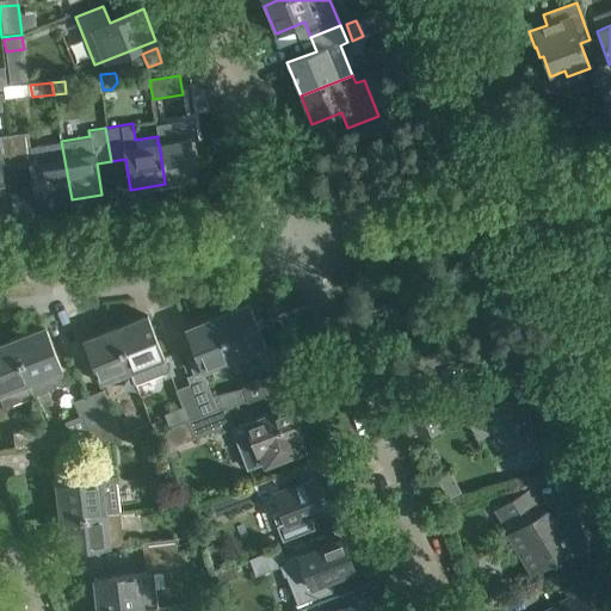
[(29,133),(10,135),(16,168),(30,166),(36,205),(72,199),(61,141),(30,146),(29,133)]
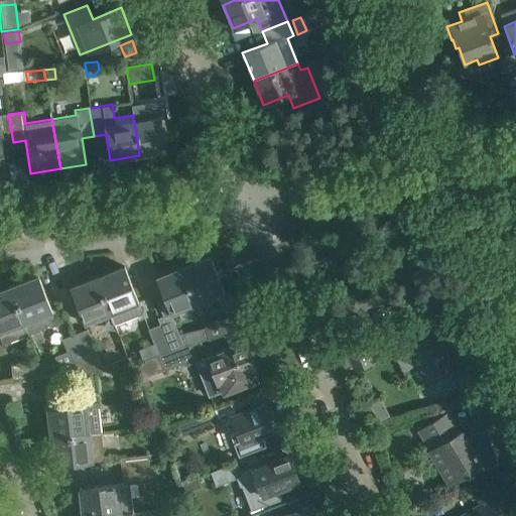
[(0,170),(5,170),(1,144),(13,142),(8,114),(0,115),(0,170)]
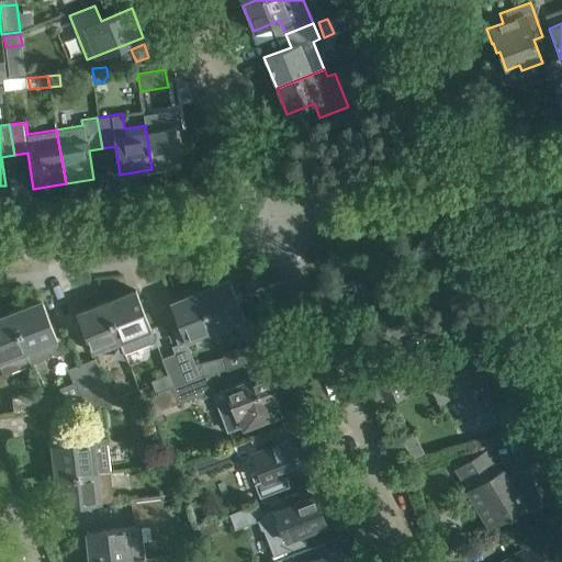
[(146,132),(152,169),(180,165),(175,127),(146,132)]
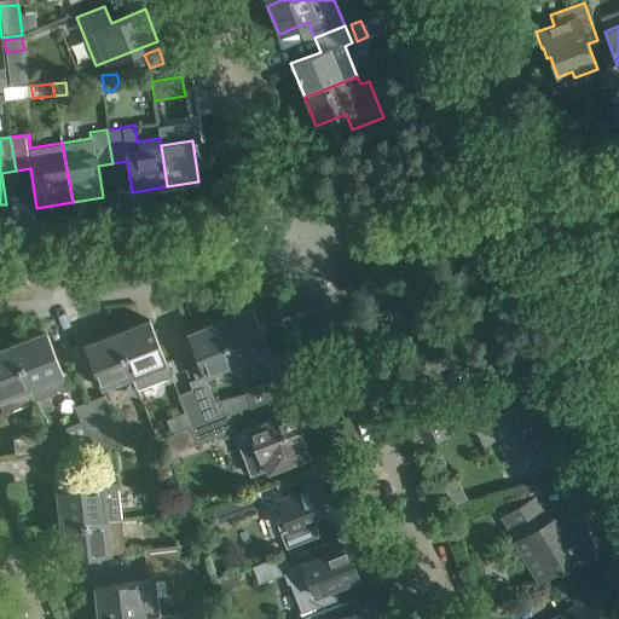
[(252,307),(217,322),(233,364),(268,351),(252,307)]
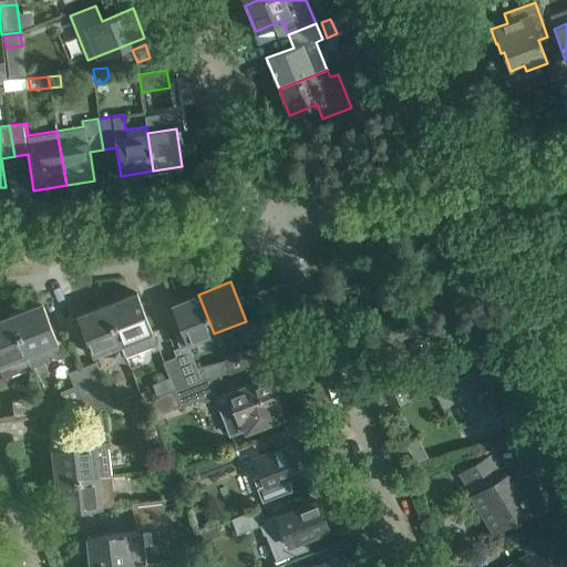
[(136,292),(105,305),(121,343),(127,361),(158,349),(136,292)]
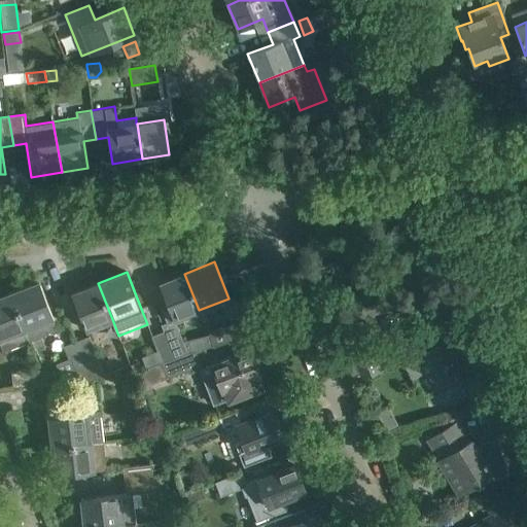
[(199,310),(184,274),(159,284),(173,320),(199,310)]
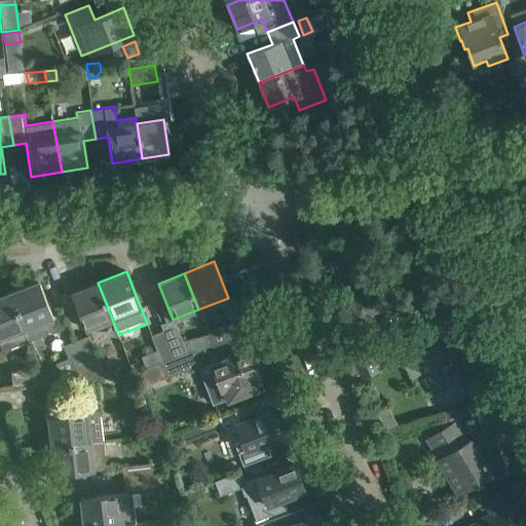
[(39,282),(9,293),(28,340),(55,330),(51,317),(52,316),(39,282)]
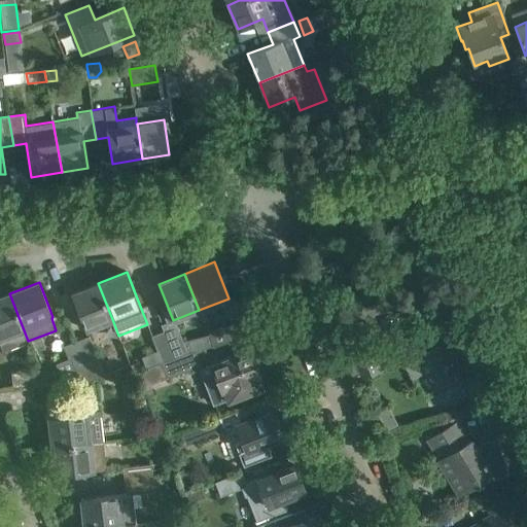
[(112,319),(98,283),(71,294),(85,330),(112,319)]
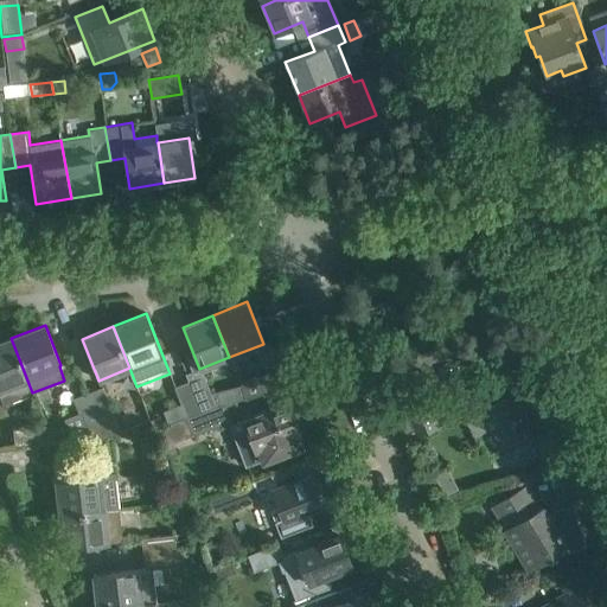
[(32,393),(11,338),(0,342),(0,398),(2,406),(25,396),(32,393)]
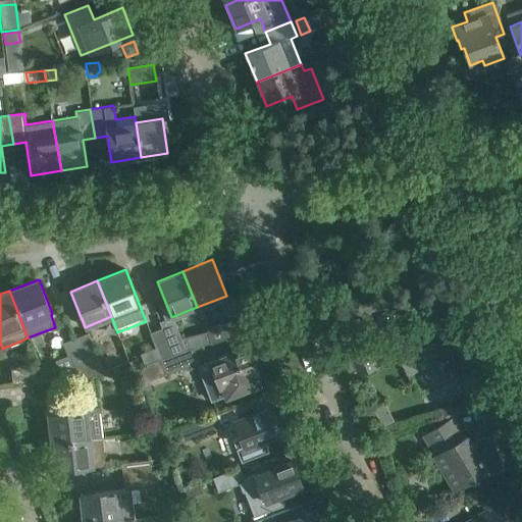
[(209,343),(237,335),(233,321),(206,328),(209,343)]
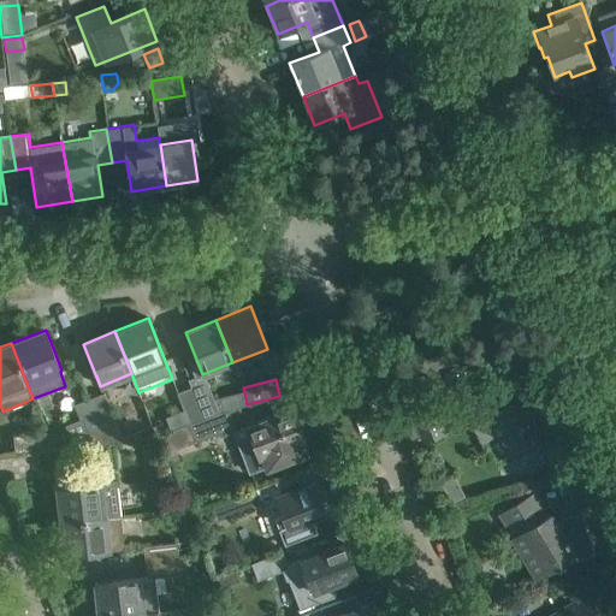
[(203,418),(219,412),(206,380),(191,386),(203,418)]
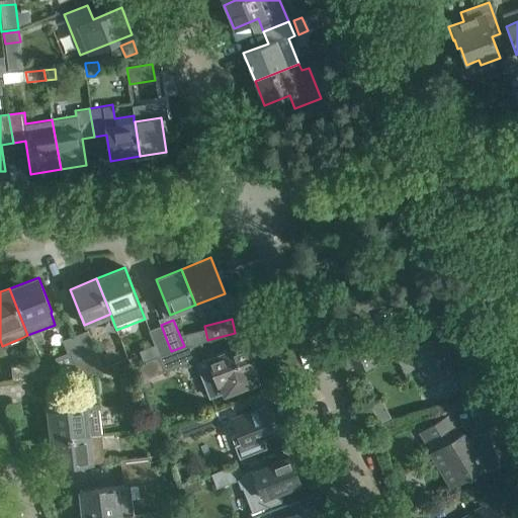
[(148,330),(158,356),(171,351),(161,325),(148,330)]
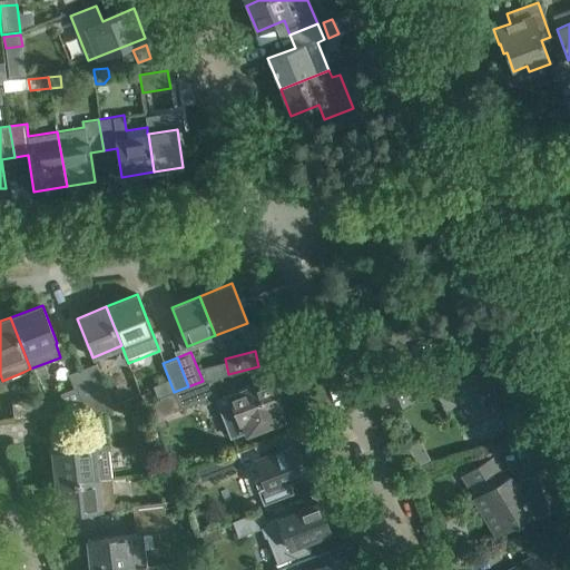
[(500,399),(480,367),(474,371),(467,359),(430,382),(438,394),(436,394),(436,395),(452,385),(472,416),(500,399)]
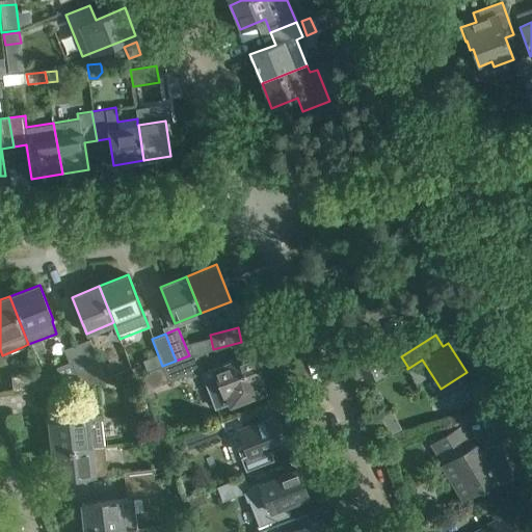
[(89,339),(77,344),(88,371),(101,366),(89,339)]
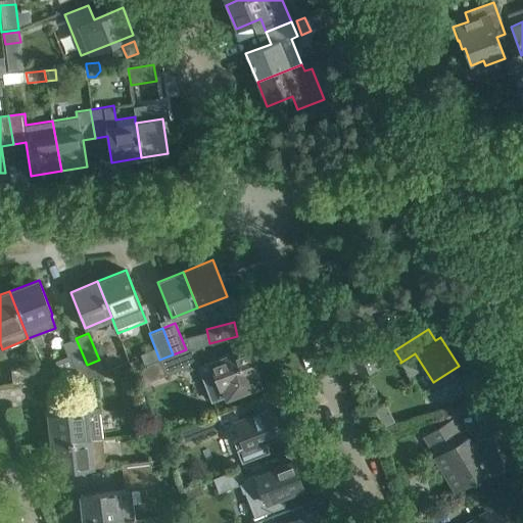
[(62,343),(74,370),(87,365),(76,338),(62,343)]
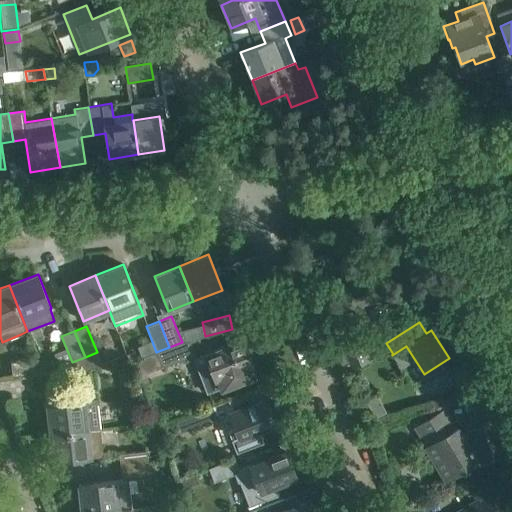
[(368,361),(359,335),(342,341),(351,367),(368,361)]
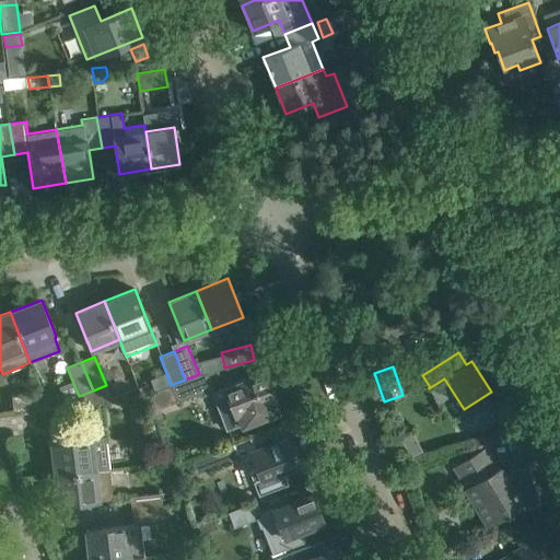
[(278,412),(273,400),(276,399),(265,371),(224,387),(228,395),(214,399),(226,429),(242,423),(242,426),(278,412)]
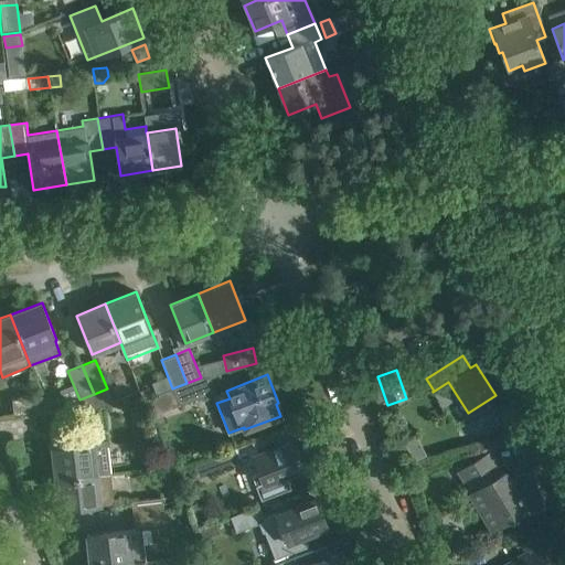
[(201,377),(187,383),(172,388),(179,404),(214,391),(209,375),(201,377)]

☆ ☆ ☆ ☆ ☆

**DIRECTIVE:** The lines from the beginning of the listing above through the line holding "[(252,307),(217,322),(233,364),(268,351),(252,307)]" are to be duplicated exactly, and the pictures omitted.

**RESPONSE AREA:**
[(29,133),(10,135),(16,168),(30,166),(36,205),(72,199),(61,141),(30,146),(29,133)]
[(0,170),(5,170),(1,144),(13,142),(8,114),(0,115),(0,170)]
[(146,132),(152,169),(180,165),(175,127),(146,132)]
[(252,307),(217,322),(233,364),(268,351),(252,307)]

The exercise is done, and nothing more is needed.